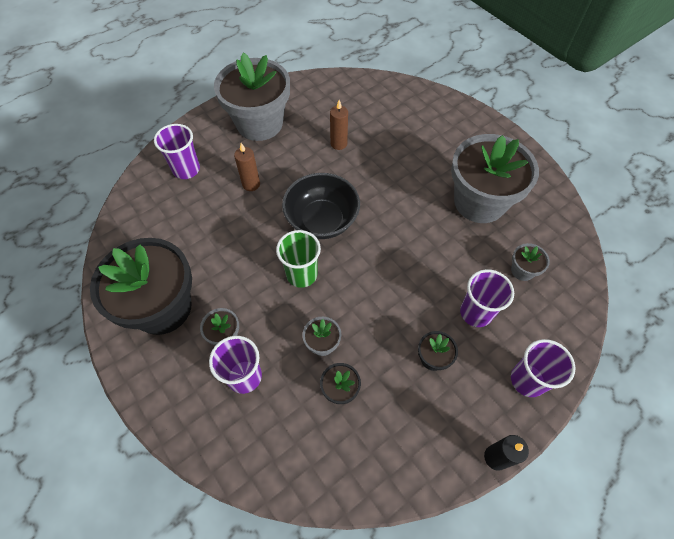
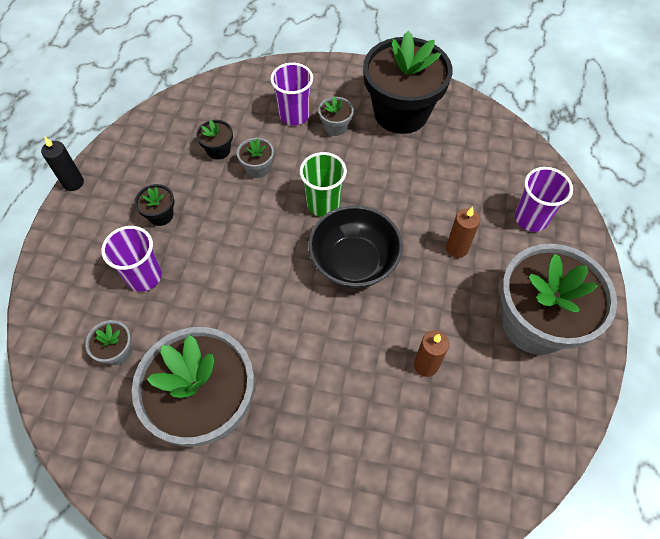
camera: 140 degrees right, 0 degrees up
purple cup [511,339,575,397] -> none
○ ○ ○
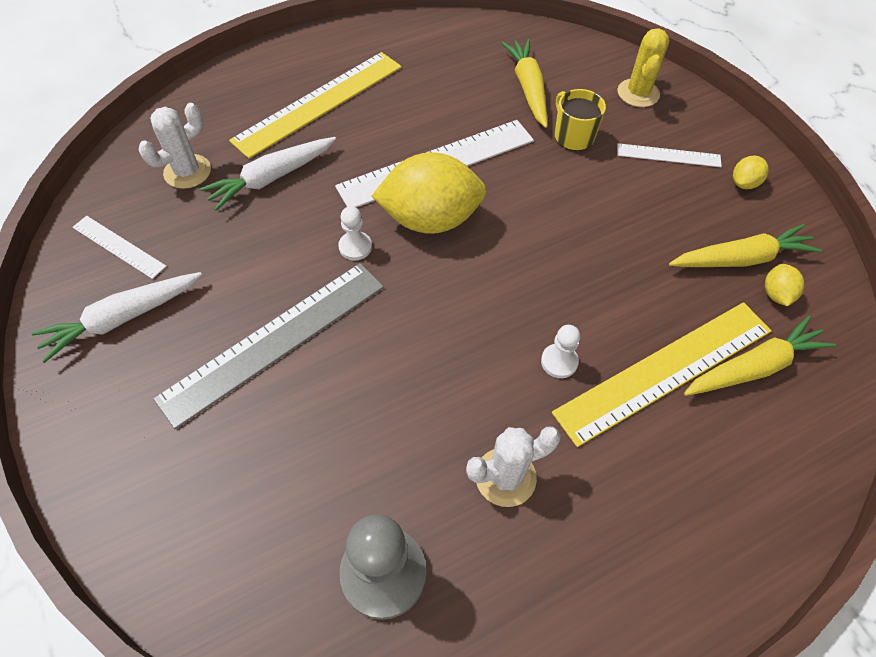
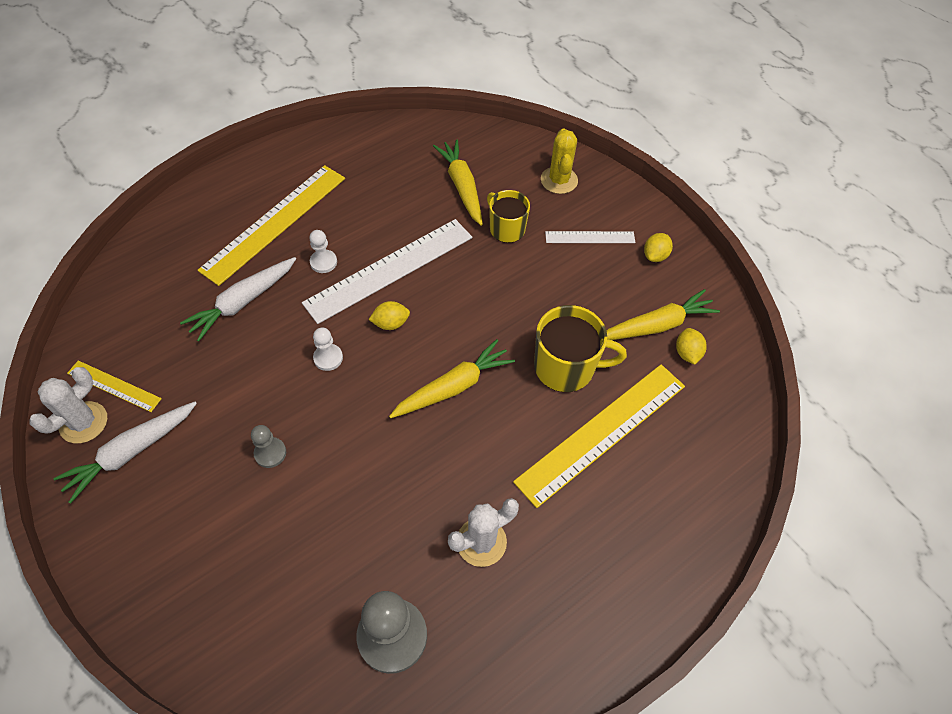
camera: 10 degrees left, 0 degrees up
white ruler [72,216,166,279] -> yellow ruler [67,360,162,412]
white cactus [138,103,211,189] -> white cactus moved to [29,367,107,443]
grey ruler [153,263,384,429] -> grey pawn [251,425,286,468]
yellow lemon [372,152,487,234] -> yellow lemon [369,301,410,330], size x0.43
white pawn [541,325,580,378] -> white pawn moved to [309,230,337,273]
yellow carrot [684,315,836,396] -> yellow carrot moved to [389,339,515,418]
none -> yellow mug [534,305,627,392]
○ ○ ○
* _Work request_: Look through the lines above and collect those with the word "none".

* _Reply_:
purple cup [511,339,575,397] -> none
none -> yellow mug [534,305,627,392]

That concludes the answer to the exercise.